• [What is expected]: Return copies of the lines below that mention "none".

Source data:
####################

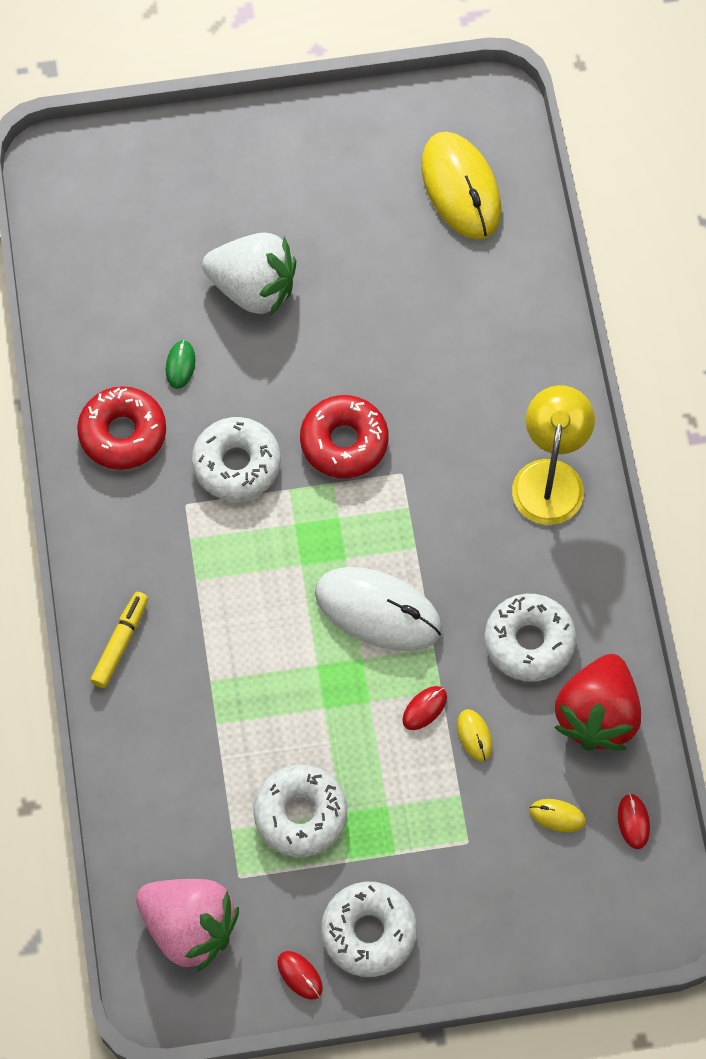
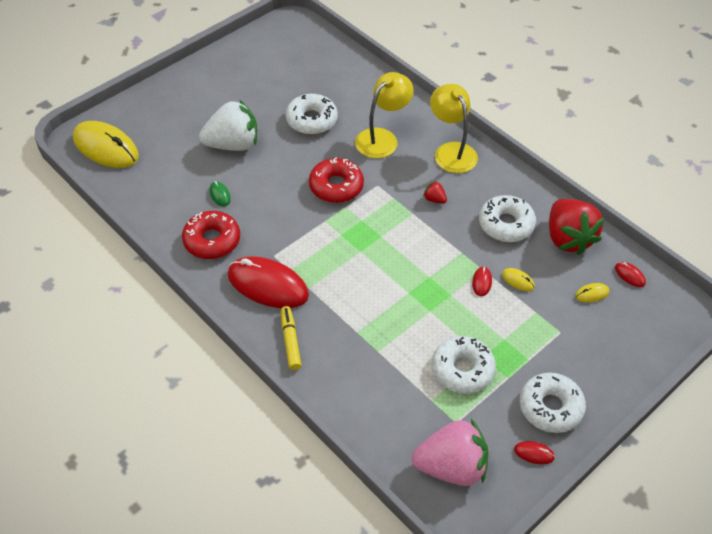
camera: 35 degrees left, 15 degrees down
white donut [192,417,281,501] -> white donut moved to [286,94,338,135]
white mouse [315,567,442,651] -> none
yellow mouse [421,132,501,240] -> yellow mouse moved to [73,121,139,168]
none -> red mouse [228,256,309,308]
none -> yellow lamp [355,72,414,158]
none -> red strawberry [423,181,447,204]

####################

• [Solution below]:
white mouse [315,567,442,651] -> none
none -> red mouse [228,256,309,308]
none -> yellow lamp [355,72,414,158]
none -> red strawberry [423,181,447,204]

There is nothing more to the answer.